Task requirements: This exercise asks for the entries to be repeated exactly, without their images.

Saved entries:
━━━━━━━━

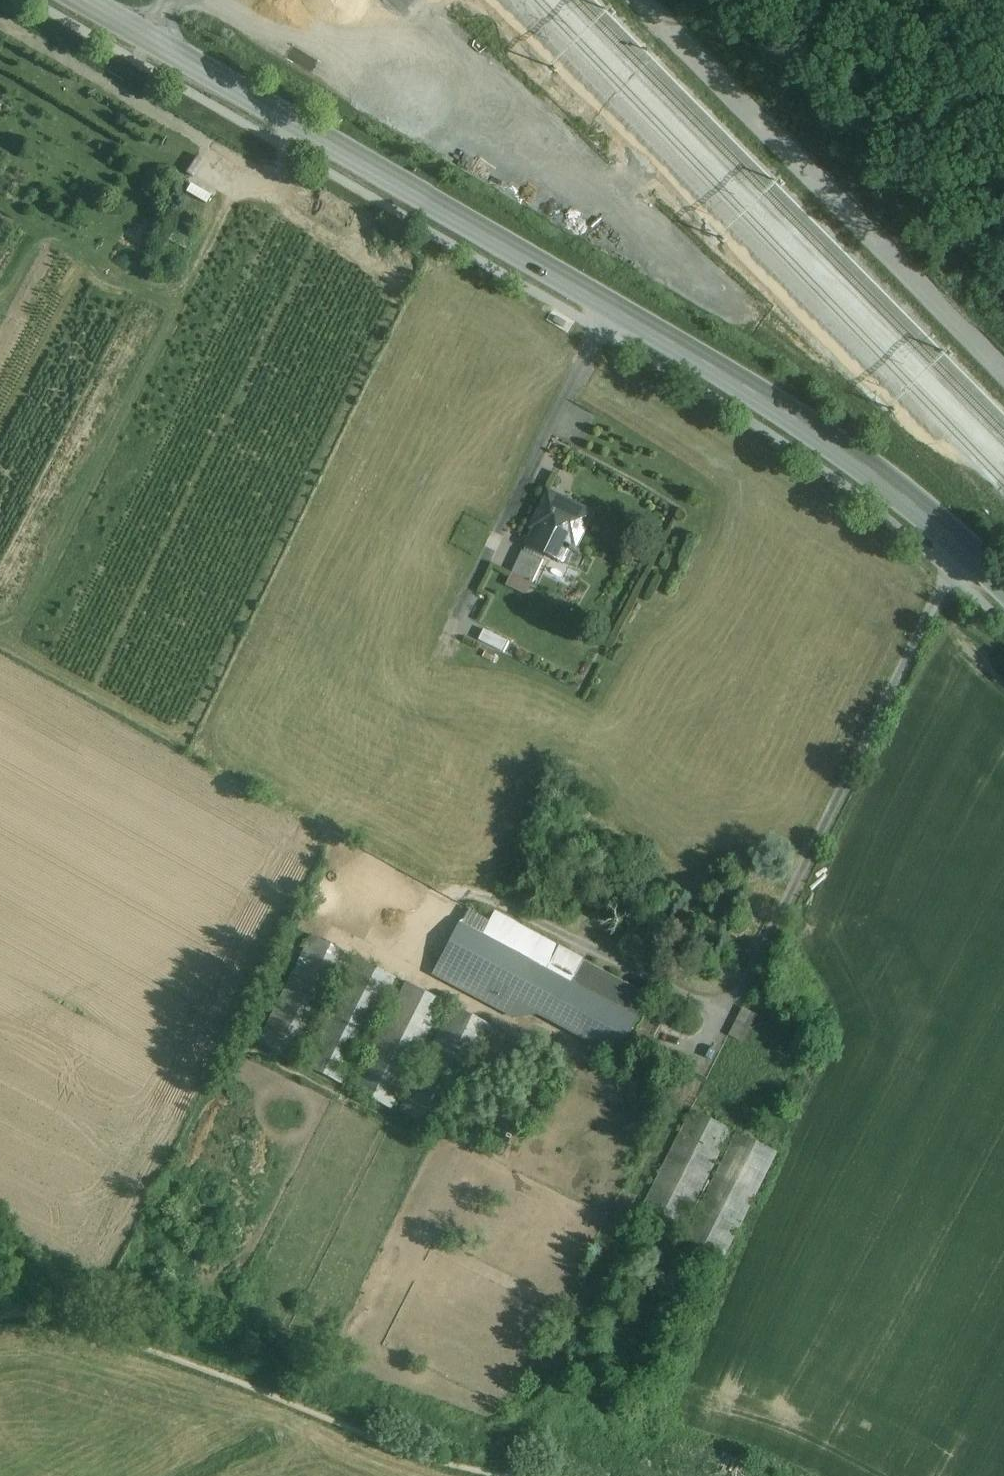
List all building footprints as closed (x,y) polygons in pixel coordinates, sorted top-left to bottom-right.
[(600,506),(553,485),(526,544),(574,565),(600,506)] [(545,558),(524,547),(514,567),(536,577),(545,558)] [(482,628),(478,638),(505,650),(510,640),(482,628)] [(461,925),(482,936),(490,919),(470,908),(461,925)] [(528,1009),(560,949),(493,913),(490,919),(482,936),(462,974),(495,992),(504,996),(521,1005),(528,1009)] [(455,970),(462,974),(482,936),(461,925),(441,963),(455,970)] [(349,952),(311,933),(259,1040),(297,1059),(349,952)] [(528,1010),(551,1022),(583,961),(560,949),(528,1009),(528,1010)] [(393,977),(355,958),(303,1065),(342,1083),(393,977)] [(583,961),(551,1022),(617,1057),(649,996),(583,961)] [(448,983),(455,970),(441,963),(434,976),(448,983)] [(488,1005),(495,992),(462,974),(455,970),(448,983),(488,1005)] [(441,997),(403,978),(351,1085),(389,1103),(441,997)] [(497,1009),(504,996),(495,992),(488,1005),(497,1009)] [(521,1005),(504,996),(497,1009),(514,1018),(521,1005)] [(493,1020),(455,1002),(403,1108),(441,1127),(493,1020)] [(742,1006),(730,1035),(746,1042),(758,1012),(742,1006)] [(732,1131),(694,1112),(642,1219),(680,1237),(732,1131)] [(776,1151),(738,1133),(686,1239),(724,1258),(776,1151)]
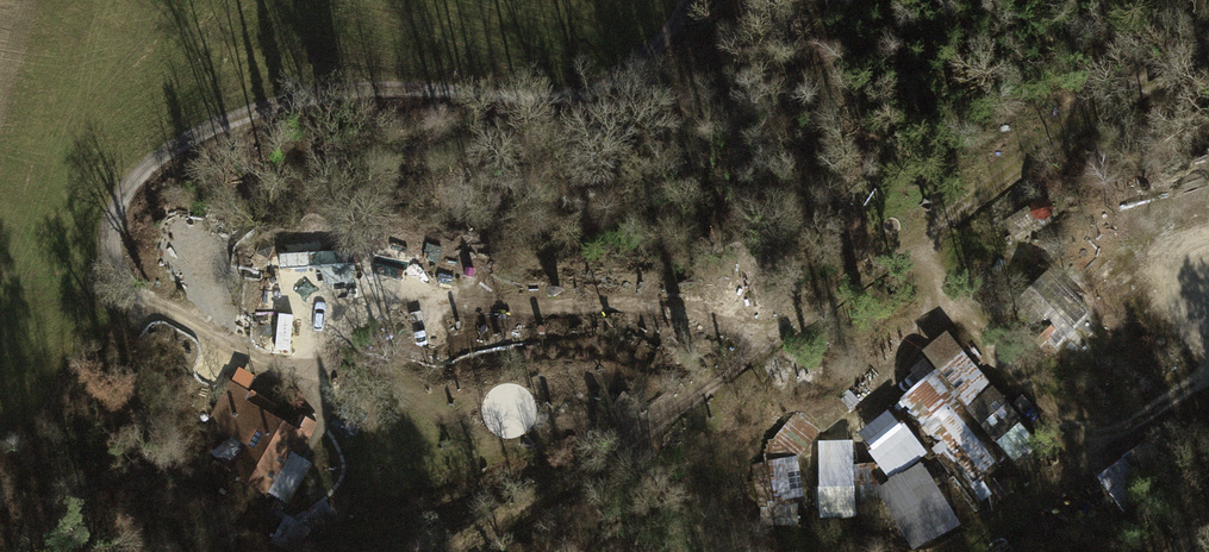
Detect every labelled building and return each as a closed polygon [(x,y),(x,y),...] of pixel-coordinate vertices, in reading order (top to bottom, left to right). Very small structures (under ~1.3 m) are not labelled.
[(944,332),(920,354),(935,371),(958,398),(994,444),(1021,420),(944,332)] [(254,378),(238,369),(214,413),(221,433),(242,445),(225,474),(266,498),(269,492),(289,504),(312,464),(305,460),(299,456),(317,425),(301,416),(294,428),(268,413),(273,405),(253,393),(251,396),(245,392),(254,378)] [(935,371),(899,401),(954,465),(975,490),(1005,465),(952,403),(958,398),(935,371)] [(894,427),(865,451),(890,481),(919,457),(894,427)] [(853,440),(820,440),(820,517),(852,518),(853,440)] [(1125,461),(1100,479),(1120,508),(1146,490),(1125,461)] [(920,463),(874,490),(911,551),(912,551),(957,525),(920,463)] [(800,468),(754,469),(755,522),(801,521),(800,468)]
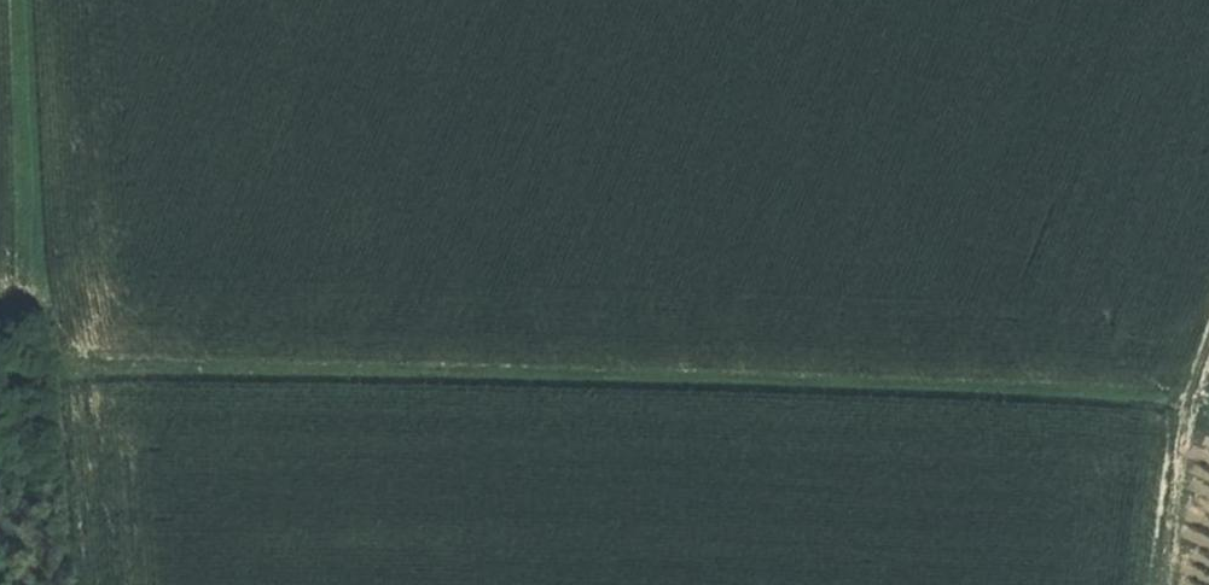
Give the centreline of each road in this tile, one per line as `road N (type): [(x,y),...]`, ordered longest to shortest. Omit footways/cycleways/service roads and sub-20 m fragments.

━━━━━━━━

Task result:
List all building footprints as closed (x,y) polygons in pixel coordinates, sorted top-left to bottom-right.
[(600,506),(553,485),(526,544),(574,565),(600,506)] [(545,558),(524,547),(514,567),(536,577),(545,558)] [(482,628),(478,638),(505,650),(510,640),(482,628)] [(461,925),(482,936),(490,919),(470,908),(461,925)] [(528,1009),(560,949),(493,913),(490,919),(482,936),(462,974),(495,992),(504,996),(521,1005),(528,1009)] [(455,970),(462,974),(482,936),(461,925),(441,963),(455,970)] [(349,952),(311,933),(259,1040),(297,1059),(349,952)] [(528,1010),(551,1022),(583,961),(560,949),(528,1009),(528,1010)] [(393,977),(355,958),(303,1065),(342,1083),(393,977)] [(583,961),(551,1022),(617,1057),(649,996),(583,961)] [(448,983),(455,970),(441,963),(434,976),(448,983)] [(488,1005),(495,992),(462,974),(455,970),(448,983),(488,1005)] [(441,997),(403,978),(351,1085),(389,1103),(441,997)] [(497,1009),(504,996),(495,992),(488,1005),(497,1009)] [(521,1005),(504,996),(497,1009),(514,1018),(521,1005)] [(493,1020),(455,1002),(403,1108),(441,1127),(493,1020)] [(742,1006),(730,1035),(746,1042),(758,1012),(742,1006)] [(732,1131),(694,1112),(642,1219),(680,1237),(732,1131)] [(776,1151),(738,1133),(686,1239),(724,1258),(776,1151)]
Detect every labelled building and return each as a closed polygon [(x,y),(x,y),...] of pixel-coordinate vertices, in reading order (top to bottom, left to right). Very small structures (under ~1.3 m) are not labelled.
[(944,332),(920,354),(935,371),(958,398),(994,444),(1021,420),(944,332)] [(254,378),(238,369),(214,413),(221,433),(242,445),(225,474),(266,498),(269,492),(289,504),(312,464),(305,460),(299,456),(317,425),(301,416),(294,428),(268,413),(273,405),(253,393),(251,396),(245,392),(254,378)] [(935,371),(899,401),(954,465),(975,490),(1005,465),(952,403),(958,398),(935,371)] [(894,427),(865,451),(890,481),(919,457),(894,427)] [(853,440),(820,440),(820,517),(852,518),(853,440)] [(1125,461),(1100,479),(1120,508),(1146,490),(1125,461)] [(920,463),(874,490),(911,551),(912,551),(957,525),(920,463)] [(800,468),(754,469),(755,522),(801,521),(800,468)]
Give the centreline of each road in this tile, one per line as `road N (type): [(x,y),...]`, ordered longest to shortest. Omit footways/cycleways/service roads and sub-20 m fragments.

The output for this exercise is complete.